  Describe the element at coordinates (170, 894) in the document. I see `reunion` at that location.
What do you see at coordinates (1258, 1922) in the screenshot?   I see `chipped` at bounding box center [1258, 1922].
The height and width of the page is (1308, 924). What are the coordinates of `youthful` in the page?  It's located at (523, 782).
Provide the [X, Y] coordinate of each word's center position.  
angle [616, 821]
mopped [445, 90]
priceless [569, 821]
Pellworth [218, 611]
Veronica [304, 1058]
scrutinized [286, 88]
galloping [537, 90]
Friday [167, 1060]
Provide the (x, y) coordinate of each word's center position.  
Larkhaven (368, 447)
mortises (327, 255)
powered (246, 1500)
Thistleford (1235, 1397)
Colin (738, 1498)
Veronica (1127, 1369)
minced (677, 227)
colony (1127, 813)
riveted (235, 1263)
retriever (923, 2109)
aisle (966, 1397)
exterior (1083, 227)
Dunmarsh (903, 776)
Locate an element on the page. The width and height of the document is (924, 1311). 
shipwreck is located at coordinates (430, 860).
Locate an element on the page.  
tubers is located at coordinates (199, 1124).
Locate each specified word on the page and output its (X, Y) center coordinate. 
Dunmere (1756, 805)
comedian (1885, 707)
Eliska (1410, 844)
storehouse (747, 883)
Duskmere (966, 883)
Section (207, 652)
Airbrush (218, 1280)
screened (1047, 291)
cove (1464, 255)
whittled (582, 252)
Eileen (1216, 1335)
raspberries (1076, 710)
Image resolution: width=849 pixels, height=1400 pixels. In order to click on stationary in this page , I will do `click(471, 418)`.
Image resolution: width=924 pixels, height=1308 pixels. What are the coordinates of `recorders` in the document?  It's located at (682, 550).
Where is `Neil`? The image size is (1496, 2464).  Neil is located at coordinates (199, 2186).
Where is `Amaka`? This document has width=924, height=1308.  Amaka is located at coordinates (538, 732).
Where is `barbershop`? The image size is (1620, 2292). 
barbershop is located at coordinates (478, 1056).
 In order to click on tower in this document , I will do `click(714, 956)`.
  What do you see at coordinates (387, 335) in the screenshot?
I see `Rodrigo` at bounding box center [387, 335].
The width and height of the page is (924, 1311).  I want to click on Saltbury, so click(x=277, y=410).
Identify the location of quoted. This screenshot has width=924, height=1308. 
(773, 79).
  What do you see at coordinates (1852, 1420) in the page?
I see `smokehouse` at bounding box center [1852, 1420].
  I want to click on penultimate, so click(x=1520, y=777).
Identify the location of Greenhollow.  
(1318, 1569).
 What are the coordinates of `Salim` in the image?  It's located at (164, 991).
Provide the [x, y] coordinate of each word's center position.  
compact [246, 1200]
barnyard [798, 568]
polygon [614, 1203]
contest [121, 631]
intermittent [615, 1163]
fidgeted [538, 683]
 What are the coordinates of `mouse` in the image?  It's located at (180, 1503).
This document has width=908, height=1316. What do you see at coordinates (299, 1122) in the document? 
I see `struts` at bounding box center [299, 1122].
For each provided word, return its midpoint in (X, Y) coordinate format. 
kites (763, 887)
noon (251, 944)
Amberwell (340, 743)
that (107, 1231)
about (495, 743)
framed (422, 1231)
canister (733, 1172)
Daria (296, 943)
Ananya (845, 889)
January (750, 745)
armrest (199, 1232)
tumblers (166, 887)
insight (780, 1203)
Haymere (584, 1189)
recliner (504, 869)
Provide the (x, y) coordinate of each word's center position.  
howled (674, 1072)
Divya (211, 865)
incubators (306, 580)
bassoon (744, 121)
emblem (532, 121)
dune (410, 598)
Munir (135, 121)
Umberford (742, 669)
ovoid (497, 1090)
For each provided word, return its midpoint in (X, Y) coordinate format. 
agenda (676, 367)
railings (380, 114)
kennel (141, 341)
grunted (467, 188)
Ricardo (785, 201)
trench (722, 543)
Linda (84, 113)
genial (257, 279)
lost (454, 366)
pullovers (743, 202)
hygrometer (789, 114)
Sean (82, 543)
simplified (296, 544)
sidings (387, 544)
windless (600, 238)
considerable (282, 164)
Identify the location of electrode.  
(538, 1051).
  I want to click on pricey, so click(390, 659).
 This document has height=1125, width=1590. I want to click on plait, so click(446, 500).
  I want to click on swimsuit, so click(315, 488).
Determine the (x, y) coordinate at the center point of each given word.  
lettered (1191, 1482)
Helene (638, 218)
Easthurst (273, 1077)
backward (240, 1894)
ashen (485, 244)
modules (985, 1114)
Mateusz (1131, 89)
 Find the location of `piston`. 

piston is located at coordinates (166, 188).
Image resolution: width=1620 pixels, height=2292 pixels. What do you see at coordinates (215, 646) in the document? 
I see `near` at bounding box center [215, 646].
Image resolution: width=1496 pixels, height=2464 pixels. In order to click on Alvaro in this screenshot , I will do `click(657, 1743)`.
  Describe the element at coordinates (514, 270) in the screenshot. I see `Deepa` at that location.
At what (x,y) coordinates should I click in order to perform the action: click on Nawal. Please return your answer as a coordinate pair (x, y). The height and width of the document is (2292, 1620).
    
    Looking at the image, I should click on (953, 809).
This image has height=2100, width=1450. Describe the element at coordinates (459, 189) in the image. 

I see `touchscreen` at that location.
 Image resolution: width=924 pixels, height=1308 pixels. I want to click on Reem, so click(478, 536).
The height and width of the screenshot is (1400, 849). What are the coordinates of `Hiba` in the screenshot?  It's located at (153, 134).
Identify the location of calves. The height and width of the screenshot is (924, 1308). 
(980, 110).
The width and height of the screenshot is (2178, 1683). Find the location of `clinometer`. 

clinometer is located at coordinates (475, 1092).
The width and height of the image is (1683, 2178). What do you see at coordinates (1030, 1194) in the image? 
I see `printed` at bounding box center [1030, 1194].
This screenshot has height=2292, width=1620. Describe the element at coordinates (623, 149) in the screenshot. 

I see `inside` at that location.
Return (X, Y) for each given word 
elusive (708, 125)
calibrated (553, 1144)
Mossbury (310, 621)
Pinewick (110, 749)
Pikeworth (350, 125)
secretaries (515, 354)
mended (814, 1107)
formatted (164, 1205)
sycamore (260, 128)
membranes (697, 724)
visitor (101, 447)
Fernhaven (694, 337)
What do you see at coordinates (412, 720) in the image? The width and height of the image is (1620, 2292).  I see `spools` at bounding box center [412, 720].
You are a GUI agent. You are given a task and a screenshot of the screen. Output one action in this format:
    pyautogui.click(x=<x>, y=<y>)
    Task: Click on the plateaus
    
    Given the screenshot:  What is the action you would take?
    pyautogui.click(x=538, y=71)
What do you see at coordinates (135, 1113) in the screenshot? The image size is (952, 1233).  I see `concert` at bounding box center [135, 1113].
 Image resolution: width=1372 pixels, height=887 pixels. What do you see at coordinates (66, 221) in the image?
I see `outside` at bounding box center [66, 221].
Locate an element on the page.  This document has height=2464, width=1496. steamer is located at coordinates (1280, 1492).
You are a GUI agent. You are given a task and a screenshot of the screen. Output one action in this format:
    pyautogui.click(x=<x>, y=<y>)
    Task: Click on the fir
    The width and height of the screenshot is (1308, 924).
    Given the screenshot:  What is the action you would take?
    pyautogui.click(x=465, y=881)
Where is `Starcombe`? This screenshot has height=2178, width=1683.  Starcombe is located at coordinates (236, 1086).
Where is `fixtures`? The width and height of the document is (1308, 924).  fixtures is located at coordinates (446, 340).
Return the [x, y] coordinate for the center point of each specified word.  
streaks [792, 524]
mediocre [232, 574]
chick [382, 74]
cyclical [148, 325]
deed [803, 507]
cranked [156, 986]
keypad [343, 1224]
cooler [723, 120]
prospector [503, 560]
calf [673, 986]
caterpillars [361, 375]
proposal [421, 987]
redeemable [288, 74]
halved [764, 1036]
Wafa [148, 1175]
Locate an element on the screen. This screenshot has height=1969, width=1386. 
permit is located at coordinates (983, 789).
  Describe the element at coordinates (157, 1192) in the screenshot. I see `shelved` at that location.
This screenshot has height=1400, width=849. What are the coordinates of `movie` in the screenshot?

◆ Direction ◆
Please render the entries starting at the line that contains "exterior (1083, 227)" and ending at the line that contains "Image resolution: width=849" as a two-column CSV with headers input and output. Give one row per entry and put each value in a single quoted field with line breaks turned into spaces, leaving out all other entries.

◆ Result of this task ◆
input,output
"exterior","(1083, 227)"
"Dunmarsh","(903, 776)"
"Locate an element on the page. The width and height of the document is (924, 1311).","shipwreck is located at coordinates (430, 860)."
"Locate an element on the page.","tubers is located at coordinates (199, 1124)."
"Locate each specified word on the page and output its (X, Y) center coordinate. Dunmere","(1756, 805)"
"comedian","(1885, 707)"
"Eliska","(1410, 844)"
"storehouse","(747, 883)"
"Duskmere","(966, 883)"
"Section","(207, 652)"
"Airbrush","(218, 1280)"
"screened","(1047, 291)"
"cove","(1464, 255)"
"whittled","(582, 252)"
"Eileen","(1216, 1335)"
"raspberries","(1076, 710)"
"Image resolution: width=849 pixels, height=1400 pixels. In order to click on stationary in this page",", I will do `click(471, 418)`."